Please copy every line below that contains the string "MATRIX".

· · · · ·

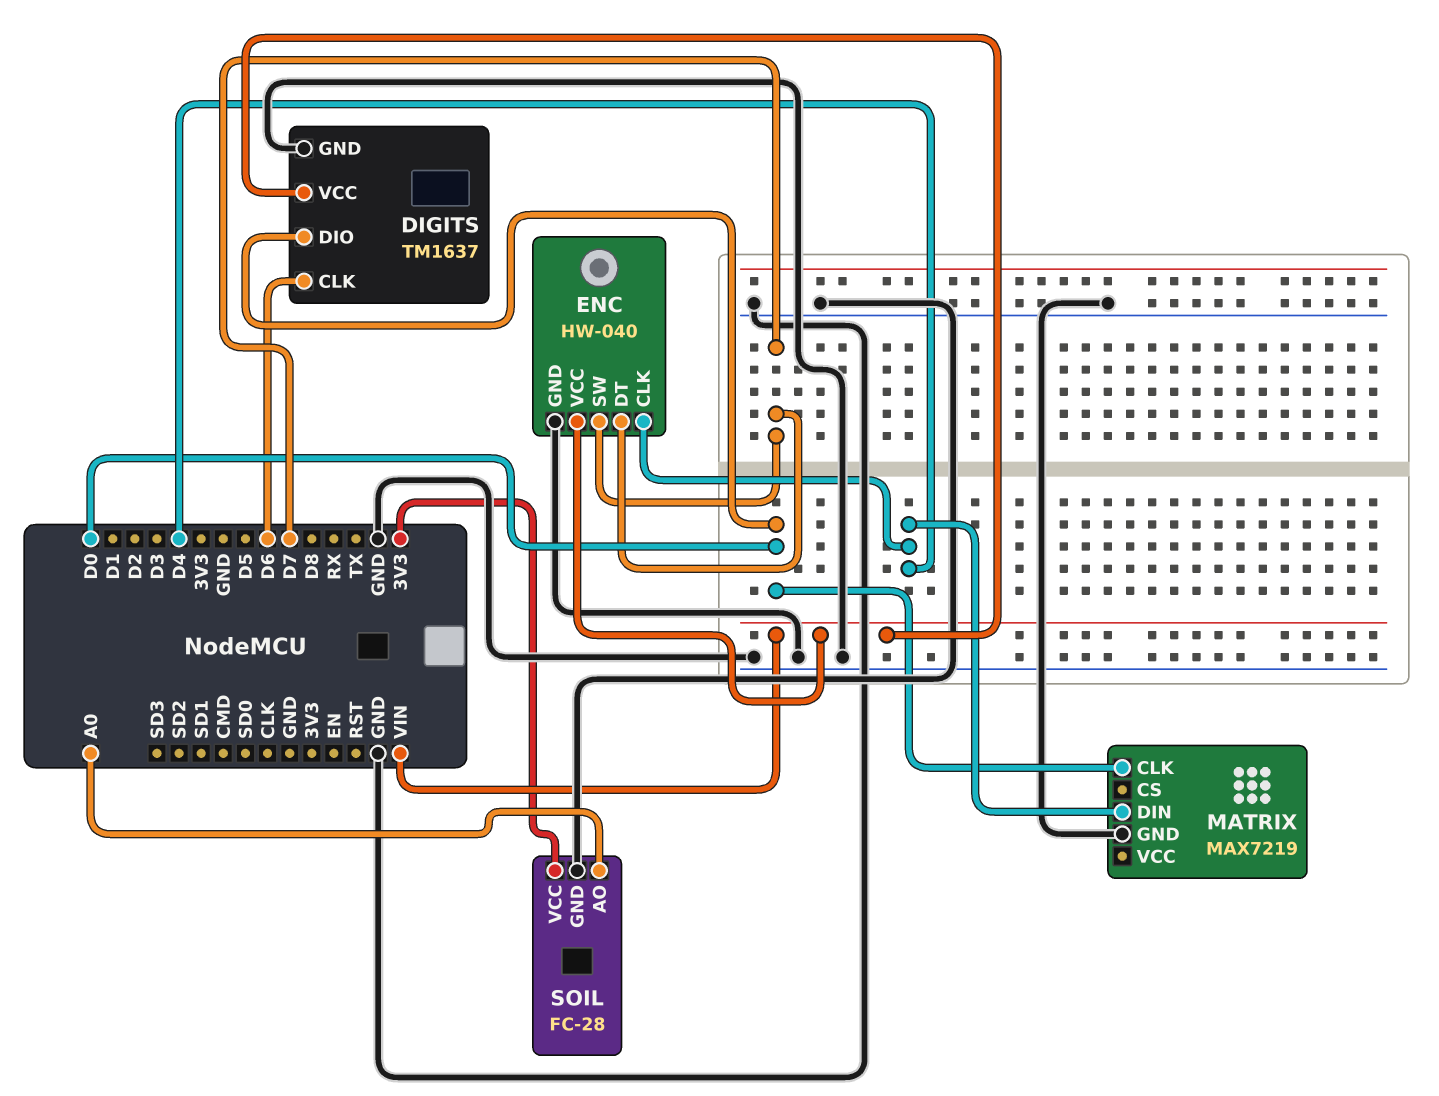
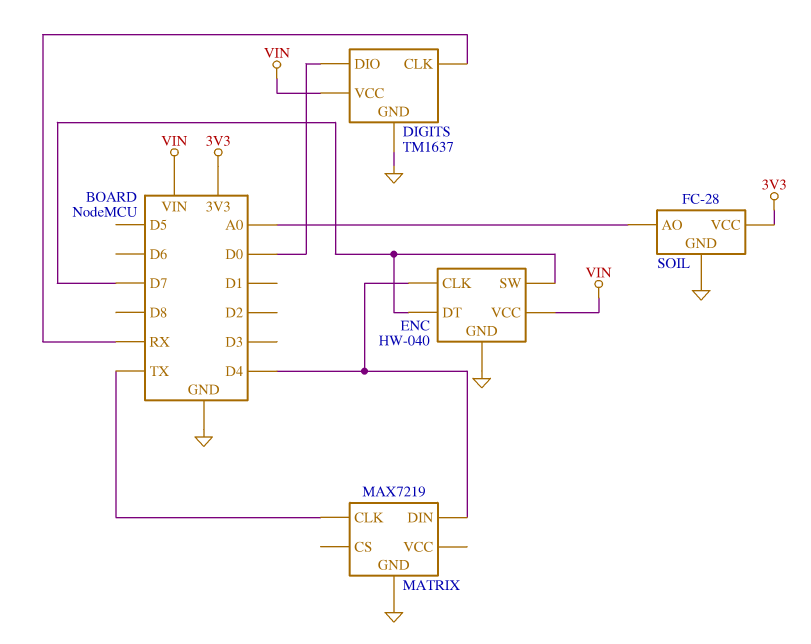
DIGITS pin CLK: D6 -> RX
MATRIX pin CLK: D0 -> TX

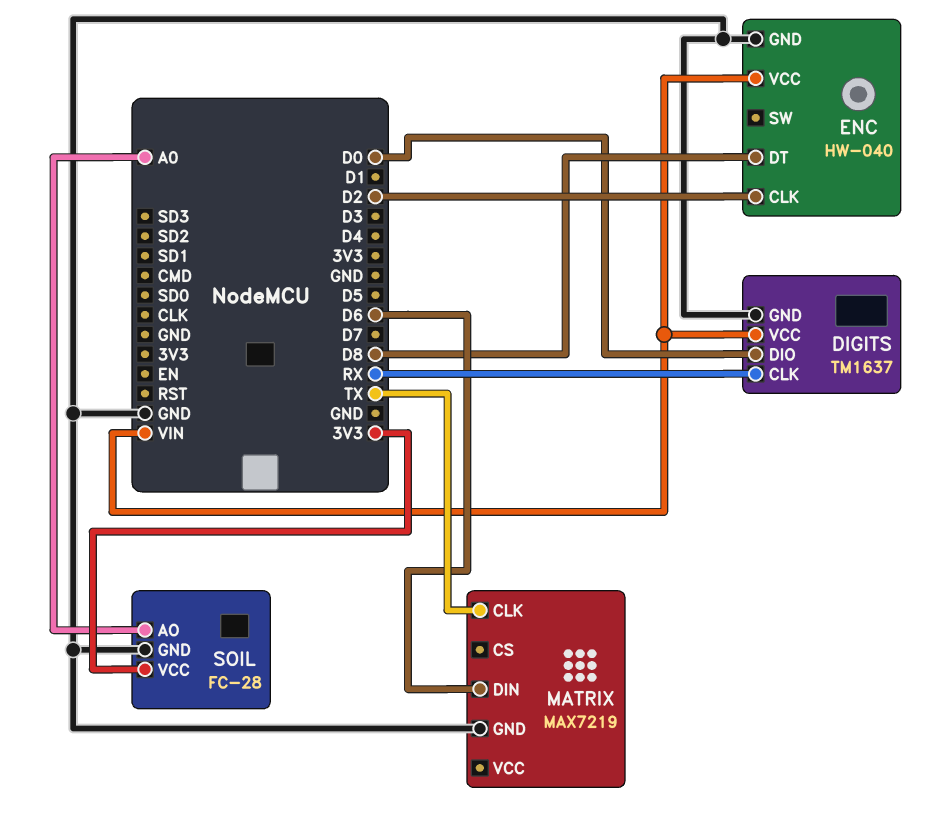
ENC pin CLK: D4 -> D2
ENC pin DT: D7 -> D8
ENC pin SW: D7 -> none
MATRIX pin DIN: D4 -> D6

· · · · ·

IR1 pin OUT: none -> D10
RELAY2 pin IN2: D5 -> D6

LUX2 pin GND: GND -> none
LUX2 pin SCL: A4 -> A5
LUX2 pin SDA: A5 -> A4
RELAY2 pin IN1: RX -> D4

· · · · ·

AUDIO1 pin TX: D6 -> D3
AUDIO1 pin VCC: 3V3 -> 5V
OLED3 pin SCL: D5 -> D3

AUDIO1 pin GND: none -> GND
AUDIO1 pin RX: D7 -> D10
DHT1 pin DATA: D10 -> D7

· · · · ·

=== EXERCISE ANSWER ===
MATRIX pin CLK: D0 -> TX
MATRIX pin DIN: D4 -> D6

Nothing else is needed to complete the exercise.